#### RECORDS FOR THIS EXERCISE ####
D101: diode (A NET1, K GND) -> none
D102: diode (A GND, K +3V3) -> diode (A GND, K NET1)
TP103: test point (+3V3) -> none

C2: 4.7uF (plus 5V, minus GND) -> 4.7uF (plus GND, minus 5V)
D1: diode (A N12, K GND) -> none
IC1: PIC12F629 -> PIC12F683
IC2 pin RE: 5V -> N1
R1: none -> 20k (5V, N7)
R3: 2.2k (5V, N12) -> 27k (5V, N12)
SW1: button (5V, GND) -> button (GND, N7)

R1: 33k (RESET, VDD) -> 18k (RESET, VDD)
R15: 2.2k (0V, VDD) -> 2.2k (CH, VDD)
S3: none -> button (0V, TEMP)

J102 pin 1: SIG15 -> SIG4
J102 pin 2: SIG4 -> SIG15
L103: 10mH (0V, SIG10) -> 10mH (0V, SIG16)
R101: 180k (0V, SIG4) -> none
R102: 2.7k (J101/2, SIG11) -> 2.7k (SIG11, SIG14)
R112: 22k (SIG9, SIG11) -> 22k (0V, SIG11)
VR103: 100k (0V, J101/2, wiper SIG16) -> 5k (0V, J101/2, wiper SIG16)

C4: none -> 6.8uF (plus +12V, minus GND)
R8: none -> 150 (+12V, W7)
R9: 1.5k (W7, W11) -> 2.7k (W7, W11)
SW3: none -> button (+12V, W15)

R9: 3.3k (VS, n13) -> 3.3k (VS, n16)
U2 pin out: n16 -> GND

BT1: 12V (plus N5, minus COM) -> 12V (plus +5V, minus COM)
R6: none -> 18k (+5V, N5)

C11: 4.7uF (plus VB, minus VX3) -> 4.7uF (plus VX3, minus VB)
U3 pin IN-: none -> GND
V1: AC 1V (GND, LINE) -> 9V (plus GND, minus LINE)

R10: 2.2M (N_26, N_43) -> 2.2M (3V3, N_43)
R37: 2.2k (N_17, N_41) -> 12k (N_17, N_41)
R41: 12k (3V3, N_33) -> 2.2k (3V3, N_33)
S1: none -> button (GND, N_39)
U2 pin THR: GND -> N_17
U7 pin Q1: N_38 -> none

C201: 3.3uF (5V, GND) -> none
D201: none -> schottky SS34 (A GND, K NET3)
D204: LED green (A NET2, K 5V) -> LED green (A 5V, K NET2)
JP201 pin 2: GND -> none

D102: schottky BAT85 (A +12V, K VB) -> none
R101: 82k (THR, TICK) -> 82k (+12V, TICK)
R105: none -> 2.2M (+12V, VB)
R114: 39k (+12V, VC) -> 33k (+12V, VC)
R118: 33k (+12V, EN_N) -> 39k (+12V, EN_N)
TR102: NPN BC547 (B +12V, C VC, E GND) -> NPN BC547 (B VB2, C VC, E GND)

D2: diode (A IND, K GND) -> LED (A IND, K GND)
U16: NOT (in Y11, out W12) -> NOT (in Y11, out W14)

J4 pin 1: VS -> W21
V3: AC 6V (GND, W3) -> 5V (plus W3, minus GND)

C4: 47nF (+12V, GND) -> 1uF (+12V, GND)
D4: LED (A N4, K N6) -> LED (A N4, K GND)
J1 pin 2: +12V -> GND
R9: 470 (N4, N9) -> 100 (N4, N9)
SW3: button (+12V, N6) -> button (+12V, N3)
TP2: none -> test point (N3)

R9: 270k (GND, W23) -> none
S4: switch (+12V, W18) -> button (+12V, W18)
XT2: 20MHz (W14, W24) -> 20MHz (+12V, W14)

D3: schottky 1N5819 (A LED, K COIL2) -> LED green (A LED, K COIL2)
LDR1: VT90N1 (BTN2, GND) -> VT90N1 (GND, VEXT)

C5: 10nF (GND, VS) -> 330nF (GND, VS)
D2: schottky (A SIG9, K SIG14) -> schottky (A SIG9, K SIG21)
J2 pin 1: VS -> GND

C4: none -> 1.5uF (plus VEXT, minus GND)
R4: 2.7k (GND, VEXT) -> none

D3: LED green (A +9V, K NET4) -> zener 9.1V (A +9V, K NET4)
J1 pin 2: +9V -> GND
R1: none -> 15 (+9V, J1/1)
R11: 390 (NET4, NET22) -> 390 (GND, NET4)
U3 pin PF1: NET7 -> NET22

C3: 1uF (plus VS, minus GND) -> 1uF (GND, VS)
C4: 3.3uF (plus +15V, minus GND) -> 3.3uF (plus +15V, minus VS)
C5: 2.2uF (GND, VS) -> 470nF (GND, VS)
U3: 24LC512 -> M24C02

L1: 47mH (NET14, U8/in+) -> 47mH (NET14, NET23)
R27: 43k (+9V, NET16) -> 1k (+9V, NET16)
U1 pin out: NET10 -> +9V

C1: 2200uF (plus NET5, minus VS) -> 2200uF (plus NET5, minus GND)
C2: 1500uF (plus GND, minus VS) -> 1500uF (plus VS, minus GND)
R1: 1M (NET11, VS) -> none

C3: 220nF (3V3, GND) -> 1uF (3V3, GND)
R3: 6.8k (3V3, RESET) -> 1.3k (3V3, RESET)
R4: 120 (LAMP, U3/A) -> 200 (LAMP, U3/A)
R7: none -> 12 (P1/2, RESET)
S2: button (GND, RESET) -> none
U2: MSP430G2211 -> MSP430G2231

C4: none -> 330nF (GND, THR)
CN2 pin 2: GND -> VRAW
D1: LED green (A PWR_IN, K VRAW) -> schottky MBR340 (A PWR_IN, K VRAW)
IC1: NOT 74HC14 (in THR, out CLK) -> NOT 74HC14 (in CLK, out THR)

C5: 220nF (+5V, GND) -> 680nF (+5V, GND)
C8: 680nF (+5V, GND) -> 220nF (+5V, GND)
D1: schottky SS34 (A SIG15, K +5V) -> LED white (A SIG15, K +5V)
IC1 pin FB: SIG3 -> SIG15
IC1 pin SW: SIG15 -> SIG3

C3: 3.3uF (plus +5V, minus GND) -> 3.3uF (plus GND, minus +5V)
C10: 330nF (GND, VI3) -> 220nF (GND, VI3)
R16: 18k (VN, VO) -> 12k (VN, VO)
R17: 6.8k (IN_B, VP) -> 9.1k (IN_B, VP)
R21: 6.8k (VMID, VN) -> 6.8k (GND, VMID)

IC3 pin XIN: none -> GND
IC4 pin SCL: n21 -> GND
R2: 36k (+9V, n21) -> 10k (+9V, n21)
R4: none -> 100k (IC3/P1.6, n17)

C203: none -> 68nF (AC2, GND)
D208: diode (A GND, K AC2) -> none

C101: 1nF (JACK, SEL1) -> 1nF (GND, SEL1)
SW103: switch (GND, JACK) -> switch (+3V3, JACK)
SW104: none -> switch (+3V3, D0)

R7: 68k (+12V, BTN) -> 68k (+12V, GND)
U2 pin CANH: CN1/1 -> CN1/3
####
Send back an exact copy of only the lines from the line with "D2: diode (A" up to and including the line with "J2 pin 1: VS -> GND" in the data above.

D2: diode (A IND, K GND) -> LED (A IND, K GND)
U16: NOT (in Y11, out W12) -> NOT (in Y11, out W14)

J4 pin 1: VS -> W21
V3: AC 6V (GND, W3) -> 5V (plus W3, minus GND)

C4: 47nF (+12V, GND) -> 1uF (+12V, GND)
D4: LED (A N4, K N6) -> LED (A N4, K GND)
J1 pin 2: +12V -> GND
R9: 470 (N4, N9) -> 100 (N4, N9)
SW3: button (+12V, N6) -> button (+12V, N3)
TP2: none -> test point (N3)

R9: 270k (GND, W23) -> none
S4: switch (+12V, W18) -> button (+12V, W18)
XT2: 20MHz (W14, W24) -> 20MHz (+12V, W14)

D3: schottky 1N5819 (A LED, K COIL2) -> LED green (A LED, K COIL2)
LDR1: VT90N1 (BTN2, GND) -> VT90N1 (GND, VEXT)

C5: 10nF (GND, VS) -> 330nF (GND, VS)
D2: schottky (A SIG9, K SIG14) -> schottky (A SIG9, K SIG21)
J2 pin 1: VS -> GND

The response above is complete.